HOW TO COMPLETE THIS TASK:
Your answer should consist of every line in the records that holds "lime".

INFORMATION GIVEN:
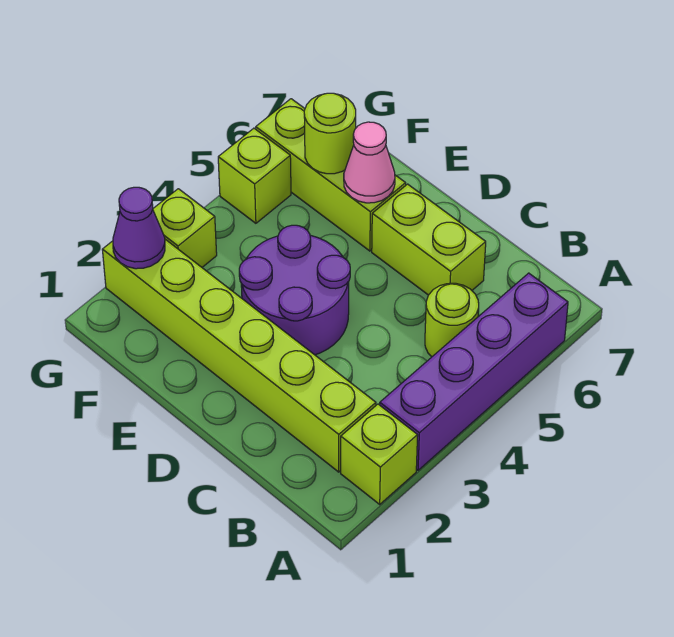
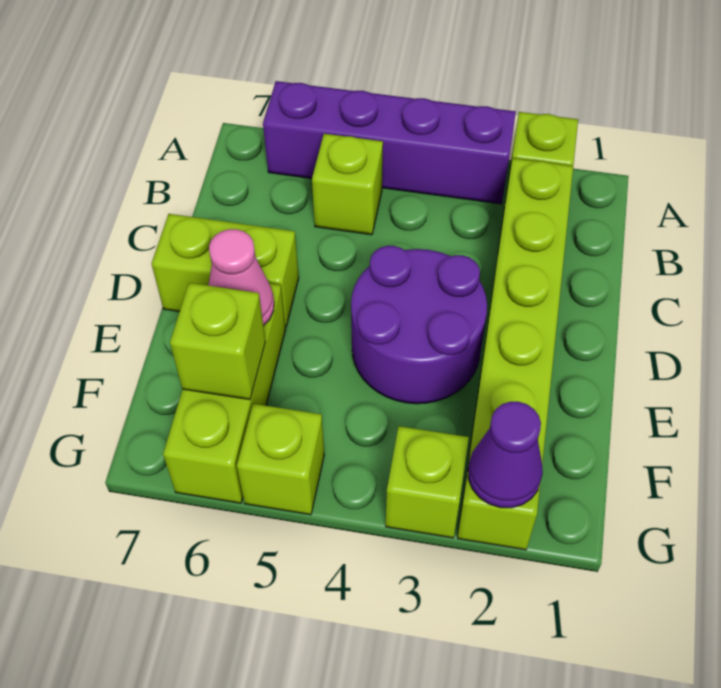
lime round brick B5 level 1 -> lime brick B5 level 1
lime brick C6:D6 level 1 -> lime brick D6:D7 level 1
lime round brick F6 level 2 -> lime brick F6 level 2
---
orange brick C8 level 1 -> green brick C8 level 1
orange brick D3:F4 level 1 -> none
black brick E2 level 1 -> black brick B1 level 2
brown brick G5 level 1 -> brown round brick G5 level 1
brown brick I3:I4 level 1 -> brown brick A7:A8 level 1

RESPONSE TO THE EXERCISE:
lime round brick B5 level 1 -> lime brick B5 level 1
lime brick C6:D6 level 1 -> lime brick D6:D7 level 1
lime round brick F6 level 2 -> lime brick F6 level 2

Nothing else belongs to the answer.